#### Exercise directions:
An exact copy is needed of the lines from the one that contains "red cross: (590, 406)" through the final line of the data below, with pictures left out.

Items from a dataset
Segment Open
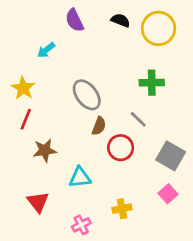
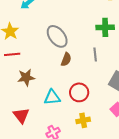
red line: (26, 119) -> (12, 54), turned 63
gray line: (138, 119) -> (95, 54), turned 40
red circle: (121, 148) -> (79, 92), moved

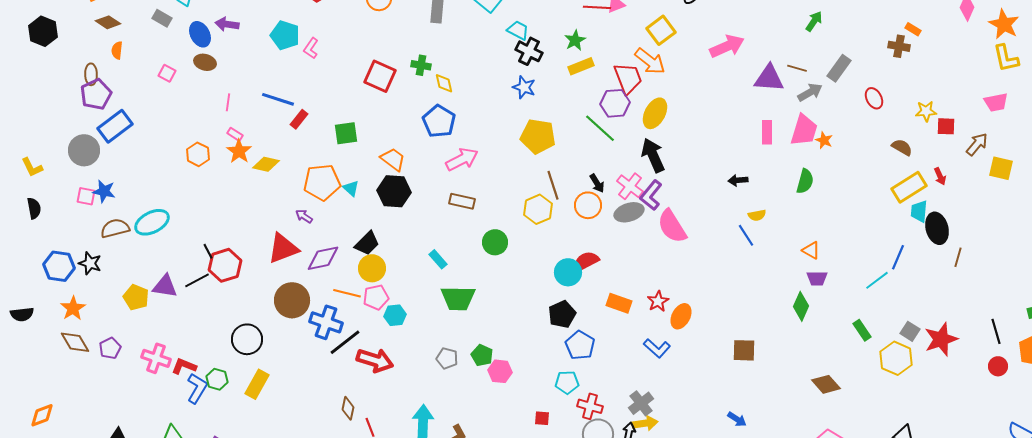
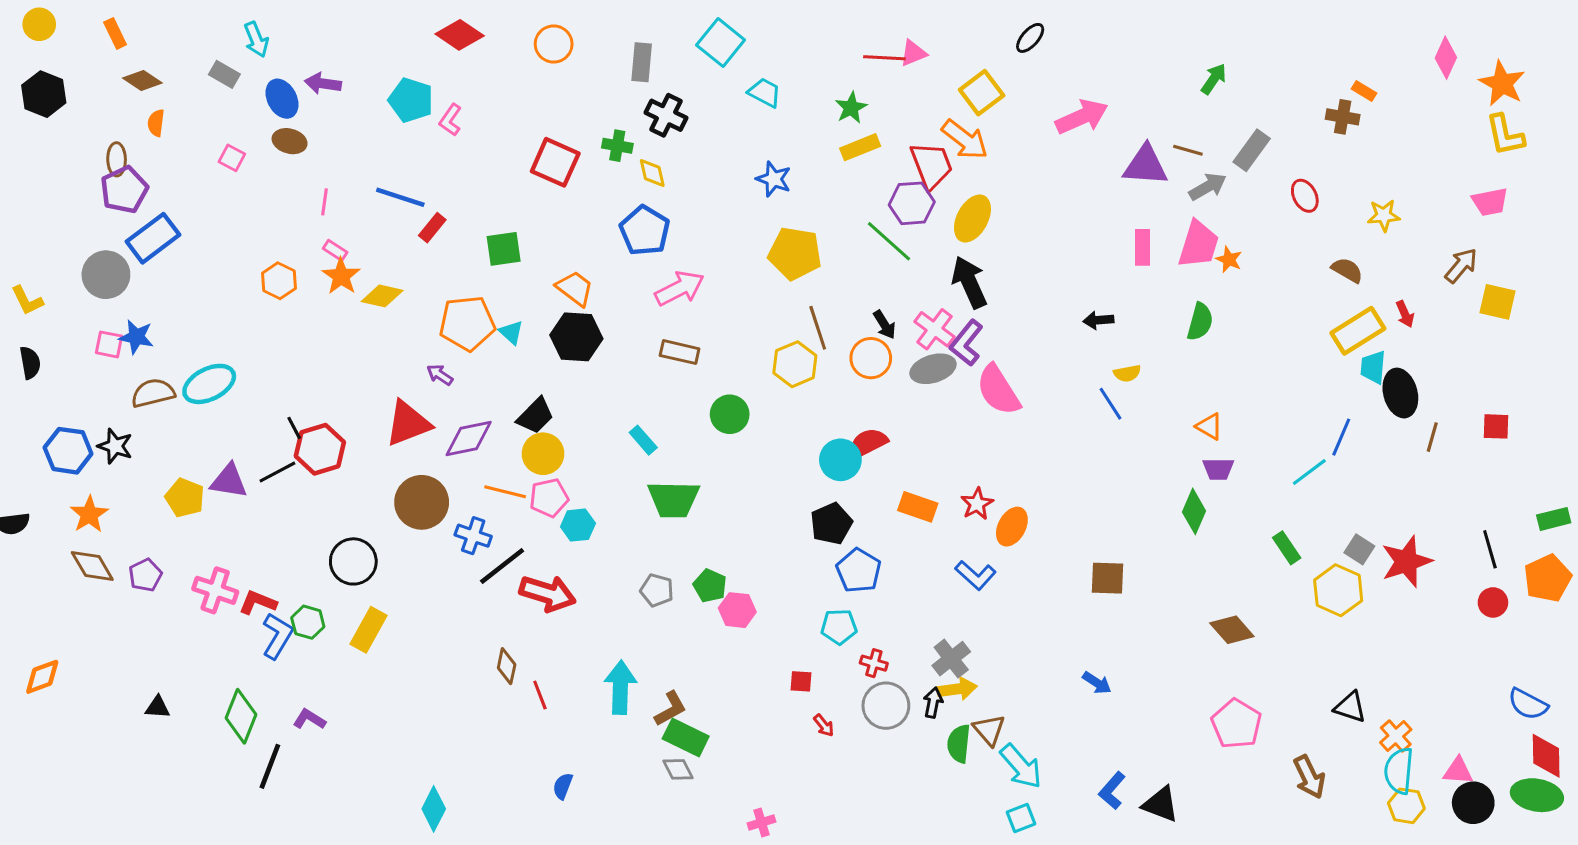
black cross: (529, 51) -> (666, 115), moved
red square: (946, 126) -> (1496, 426), moved
blue cross: (326, 322) -> (473, 536), size x0.7
red cross: (590, 406) -> (874, 663), size x0.7

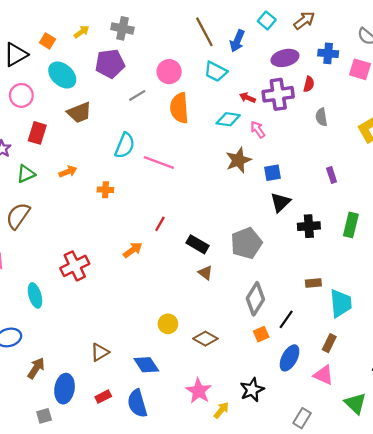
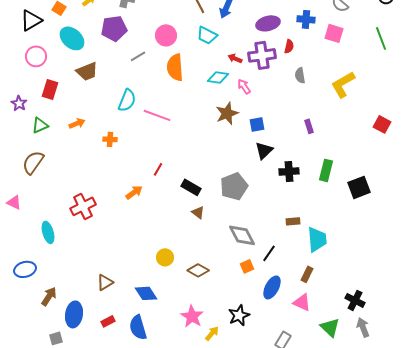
gray diamond: (255, 299) -> (242, 235), turned -60

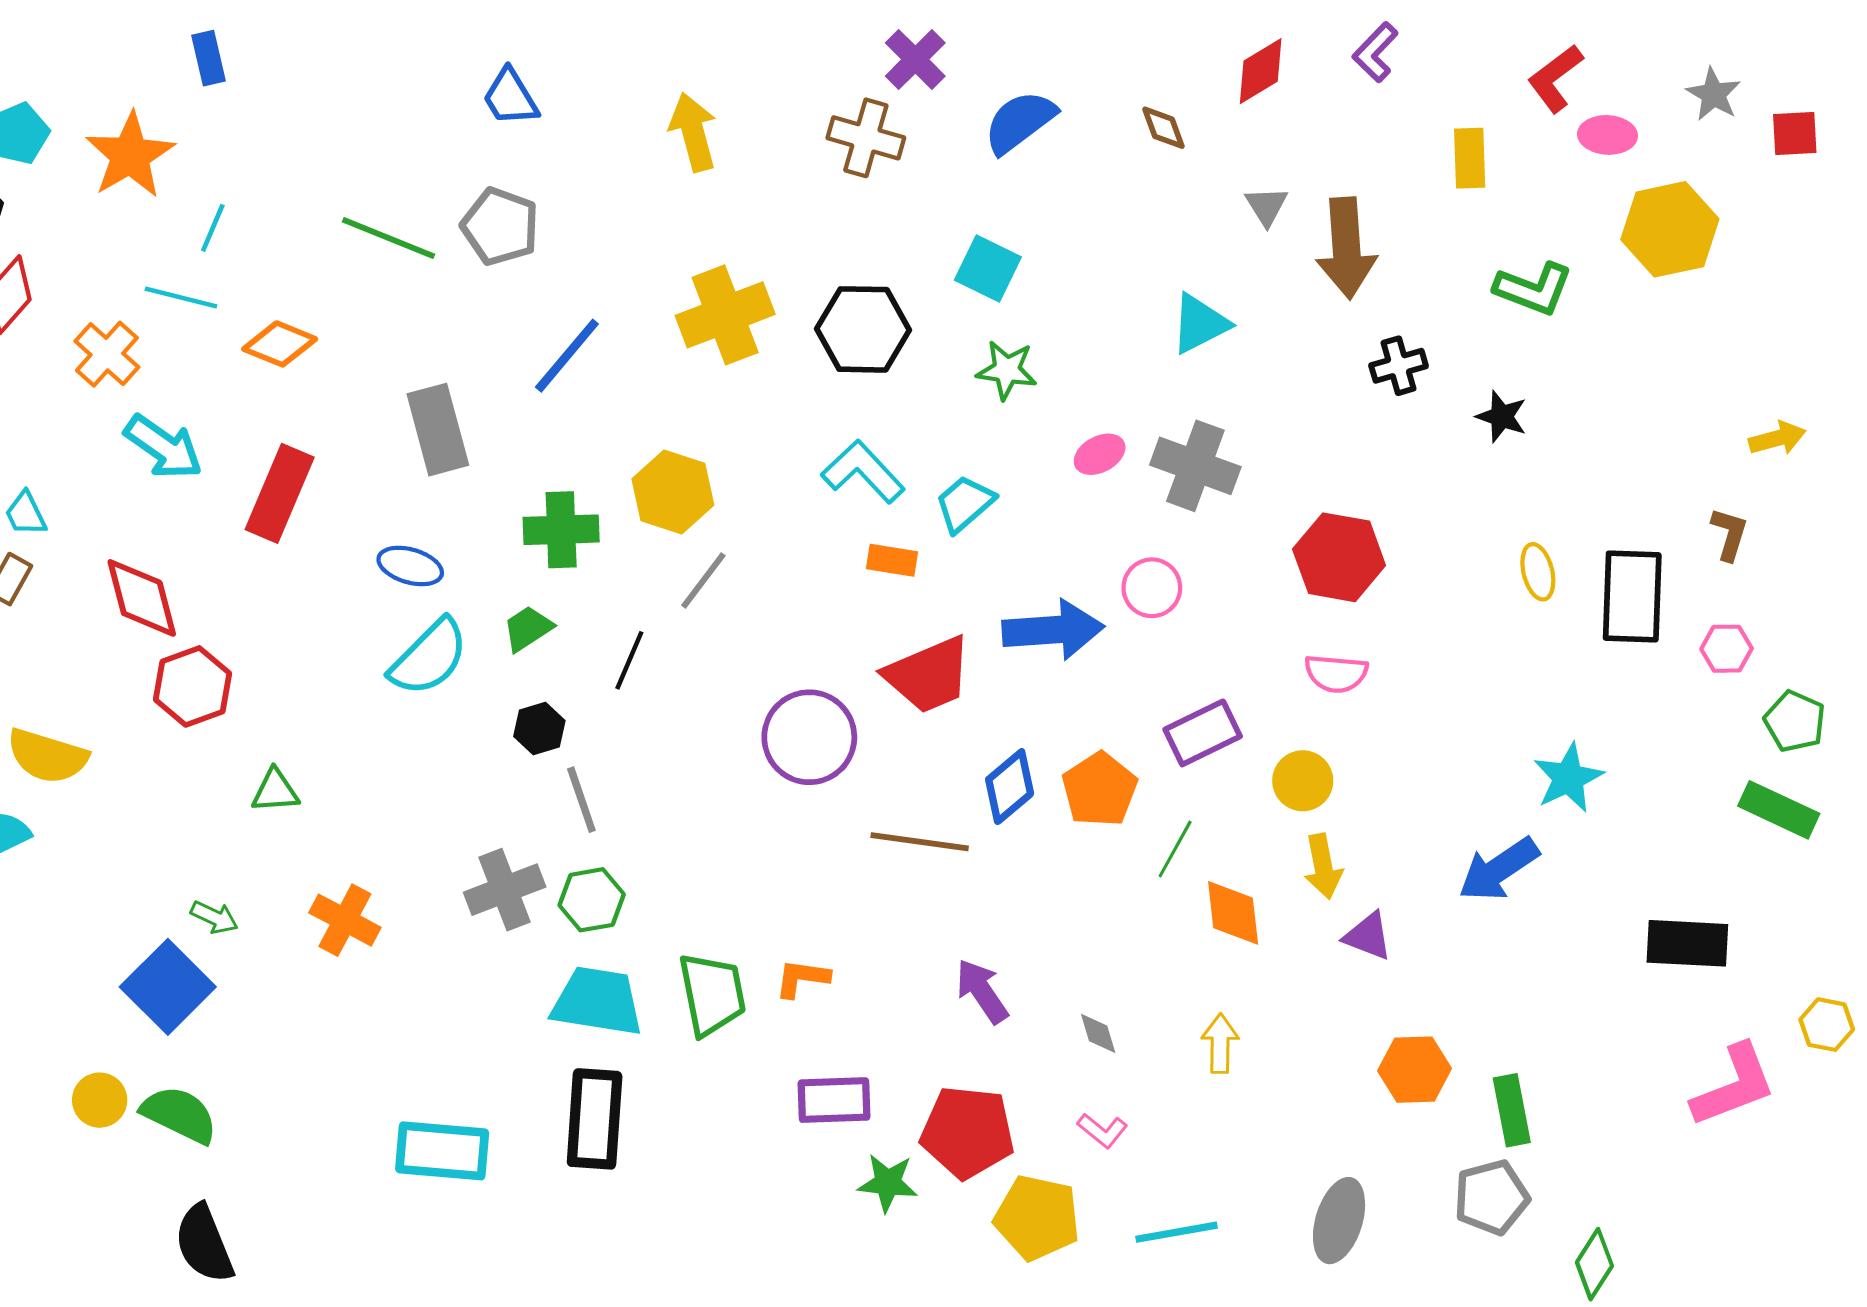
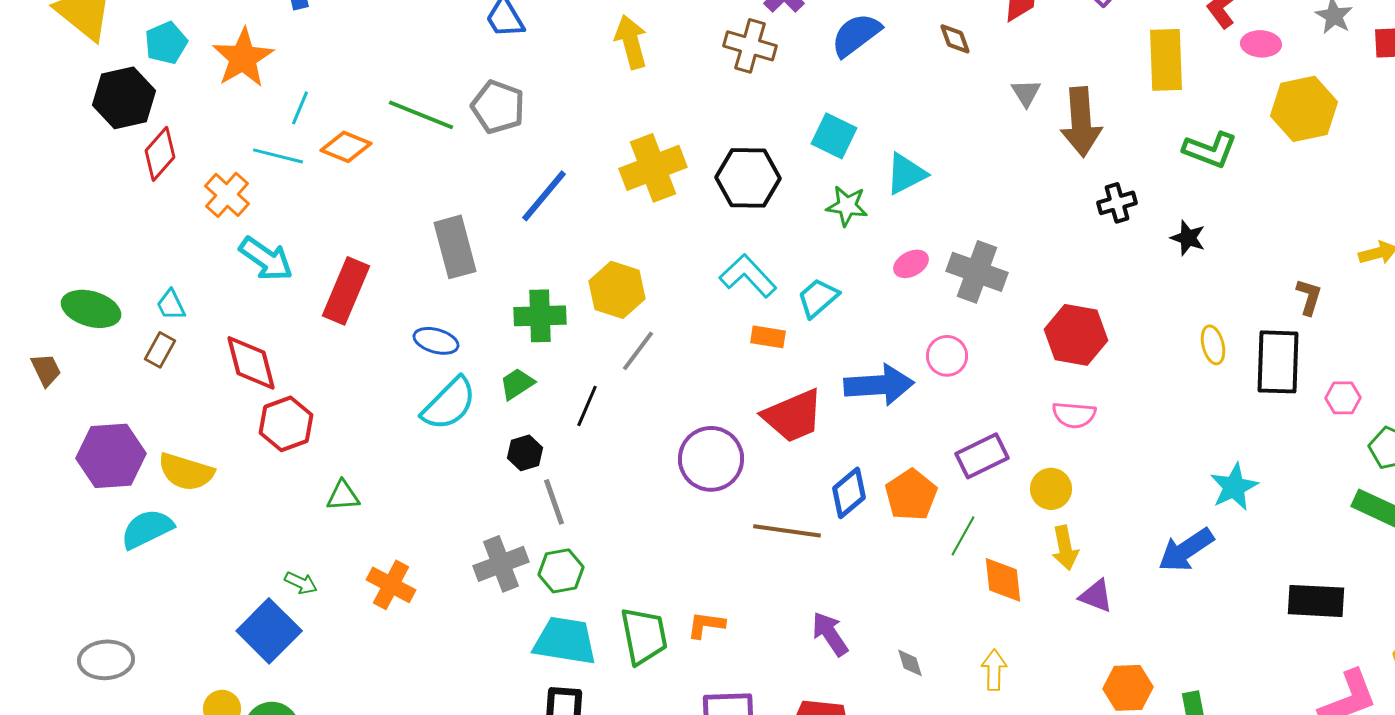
yellow rectangle: (1470, 158) -> (1166, 60), size x1.5
cyan triangle: (1200, 324) -> (906, 174), moved
orange diamond: (280, 344) -> (346, 147), moved
brown L-shape: (1729, 534) -> (1309, 297), moved

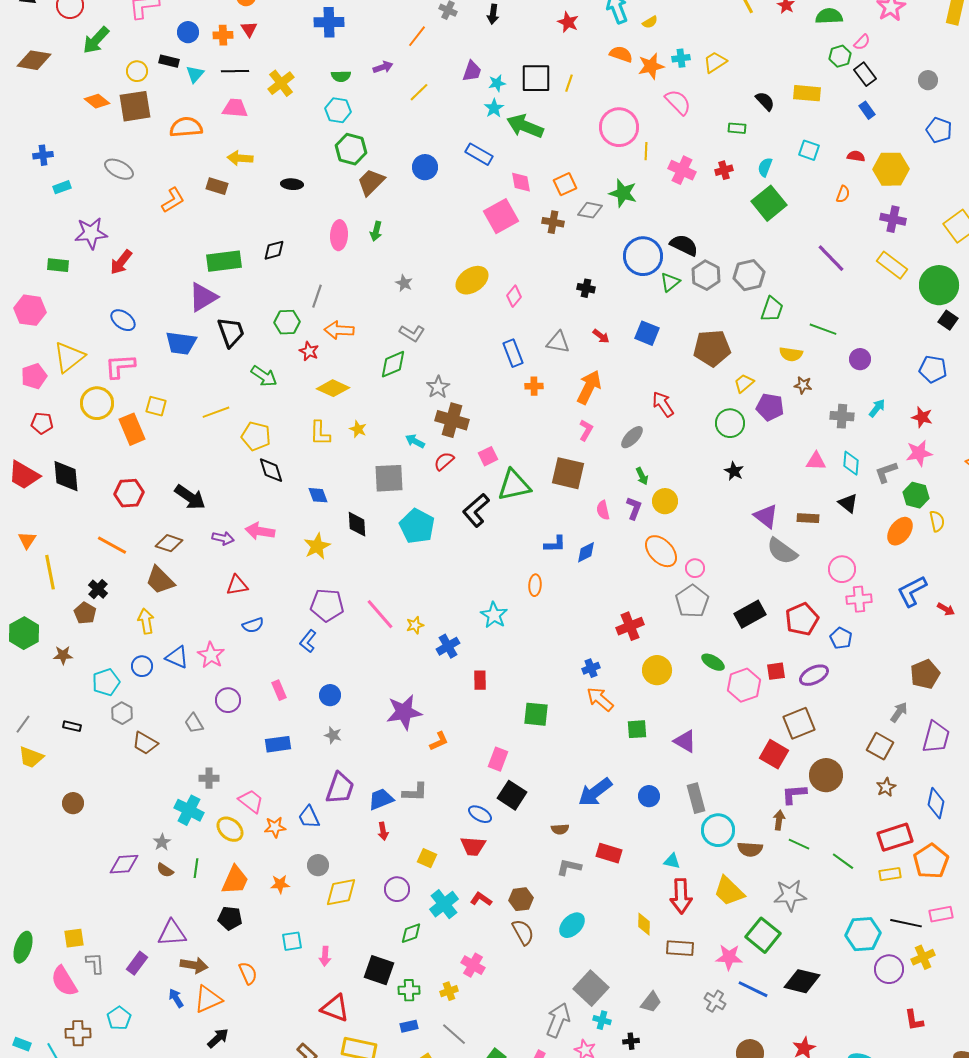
Segment Closed
#### Completed task:
red cross: (590, 406) -> (874, 663), size x0.7

gray diamond: (255, 299) -> (242, 235), turned -60

yellow rectangle: (1470, 158) -> (1166, 60), size x1.5
cyan triangle: (1200, 324) -> (906, 174), moved
orange diamond: (280, 344) -> (346, 147), moved
brown L-shape: (1729, 534) -> (1309, 297), moved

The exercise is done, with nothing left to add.